━━━ DATA FOR PROCESSING ━━━

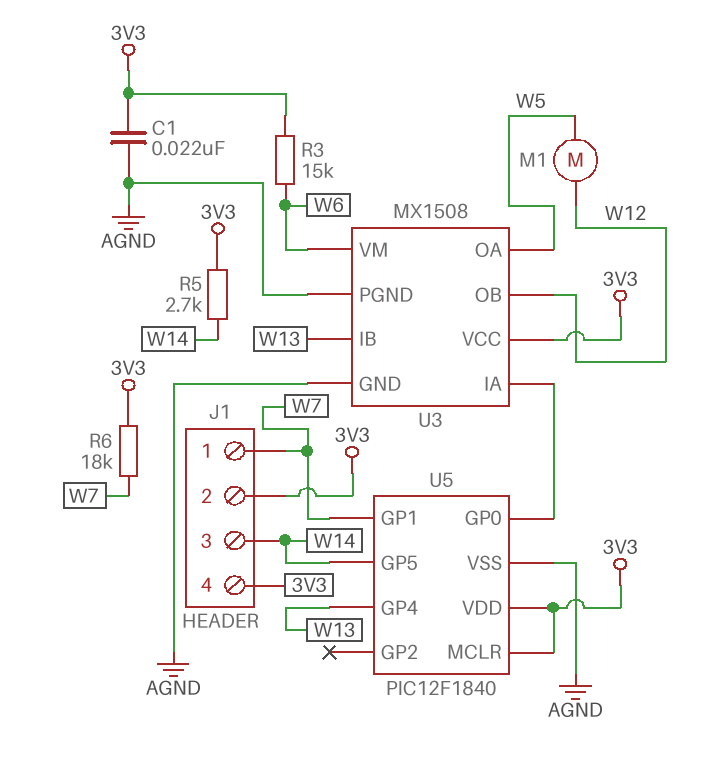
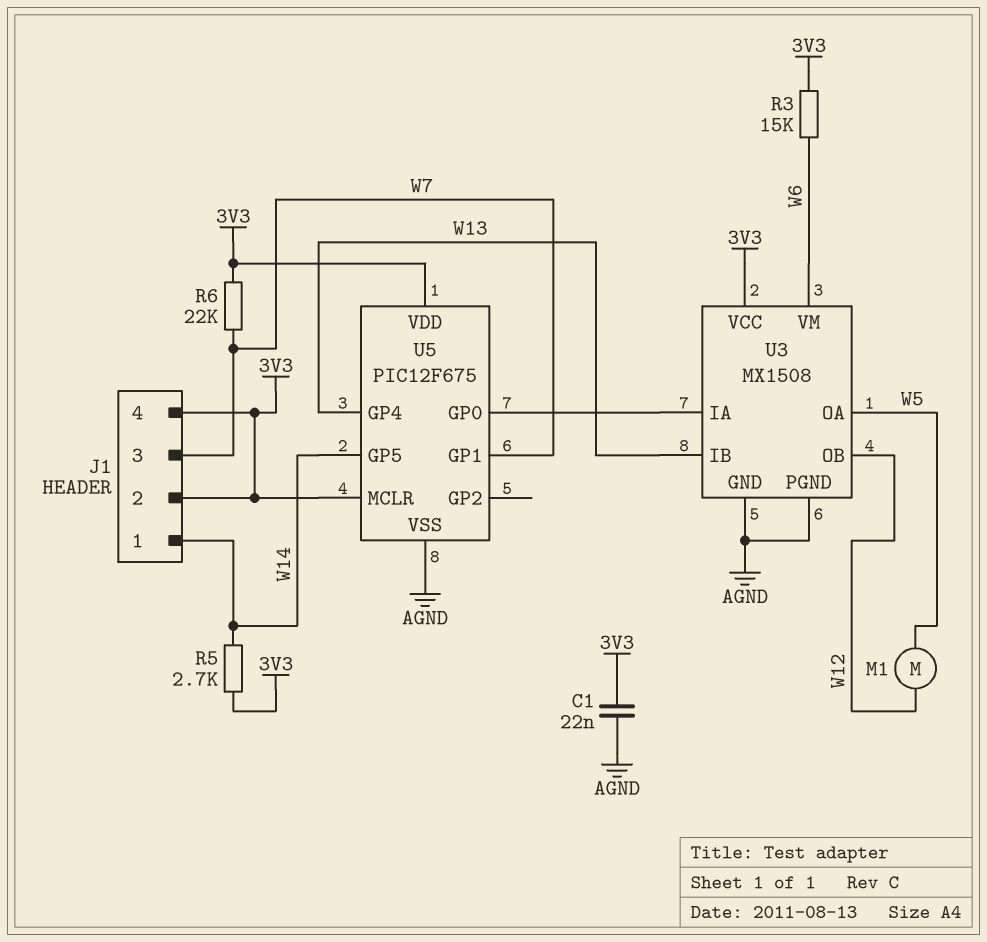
J1 pin 1: W7 -> W14
J1 pin 3: W14 -> W7
R6: 18k (3V3, W7) -> 22k (3V3, W7)
U5: PIC12F1840 -> PIC12F675

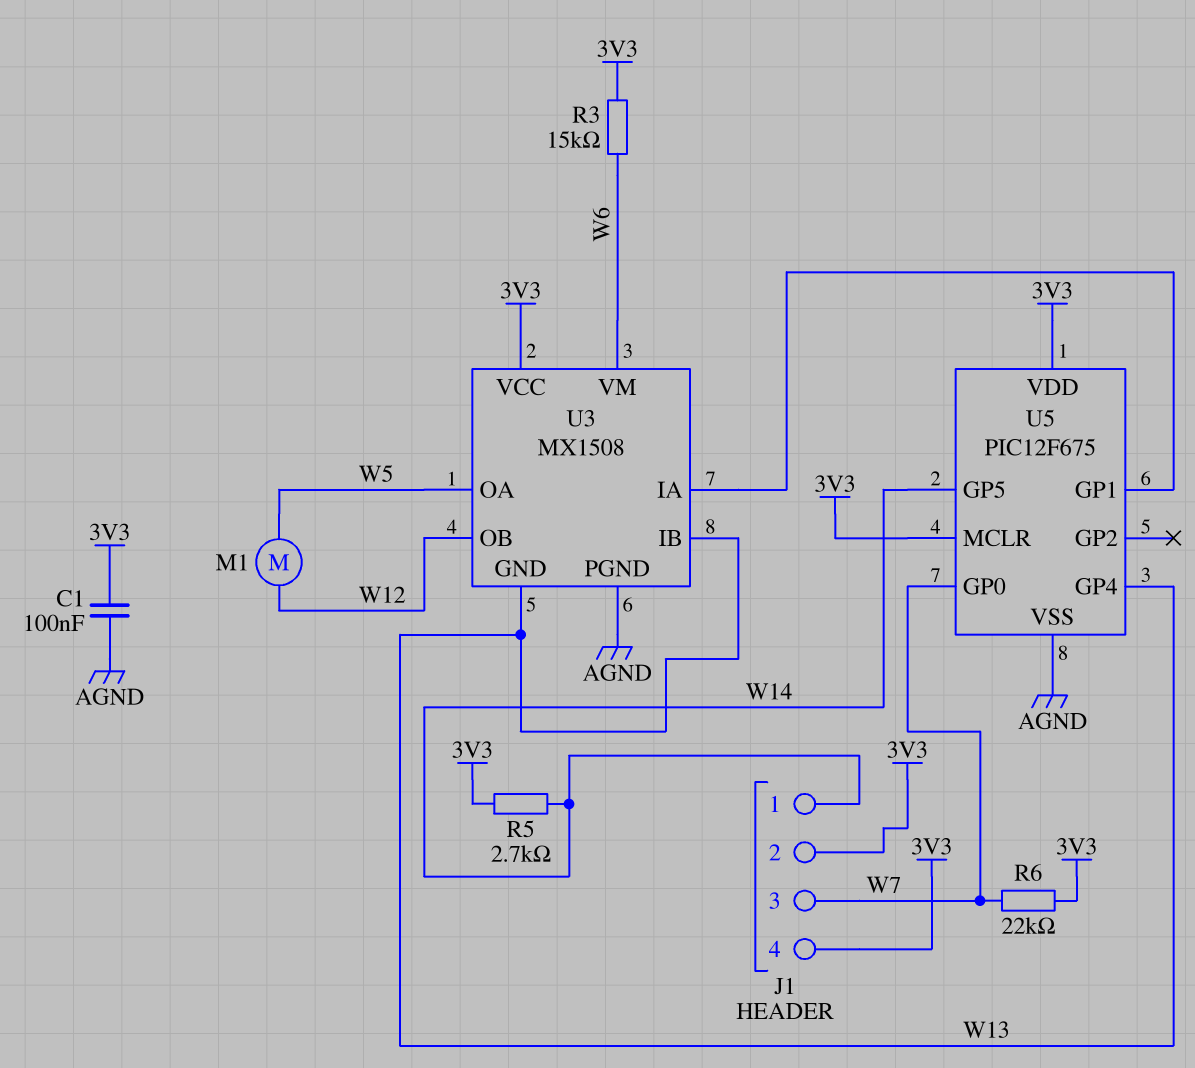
C1: 22nF (3V3, AGND) -> 100nF (3V3, AGND)
U3 pin GND: AGND -> W13
U5 pin GP0: U3/IA -> W7
U5 pin GP1: W7 -> U3/IA

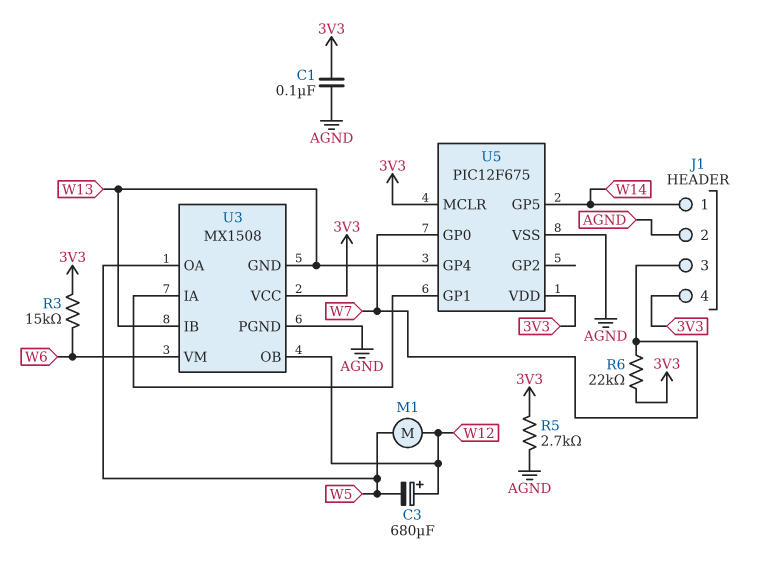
C3: none -> 680uF (plus W12, minus W5)
J1 pin 2: 3V3 -> AGND
R5: 2.7k (3V3, W14) -> 2.7k (3V3, AGND)

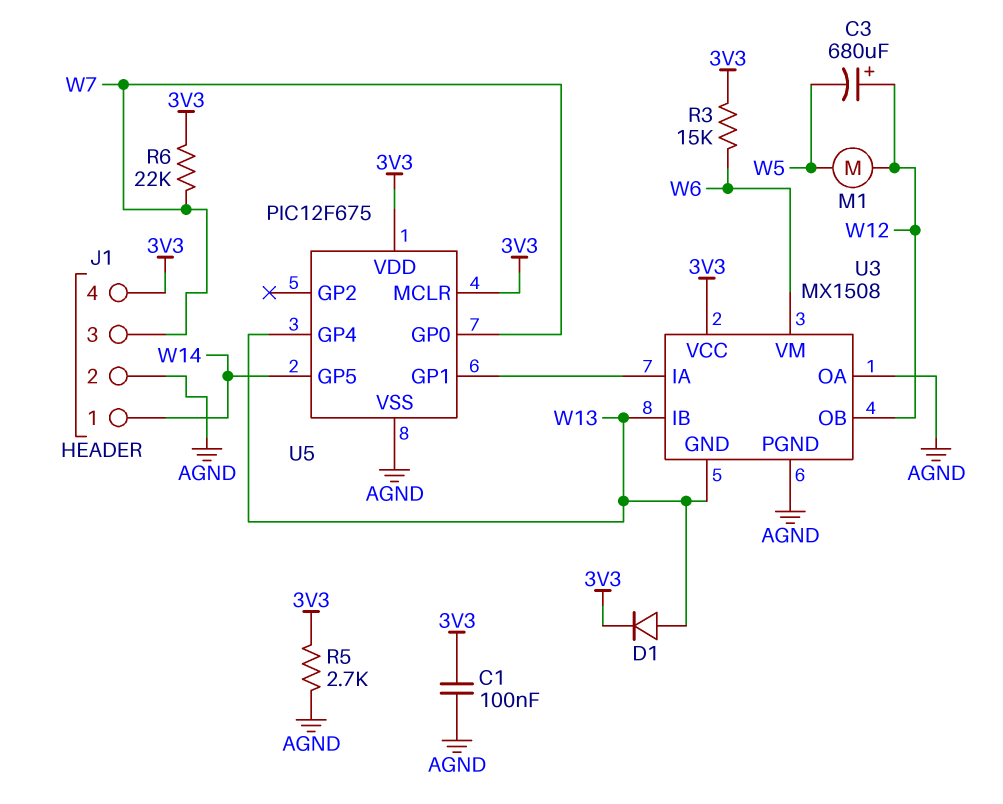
D1: none -> diode (A W13, K 3V3)
U3 pin OA: W5 -> AGND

━━━

* AIM OF THE EXERCISE:
Search the entries above for "none". Show every line that has it.

* RESULT OF THIS EXERCISE:
C3: none -> 680uF (plus W12, minus W5)
D1: none -> diode (A W13, K 3V3)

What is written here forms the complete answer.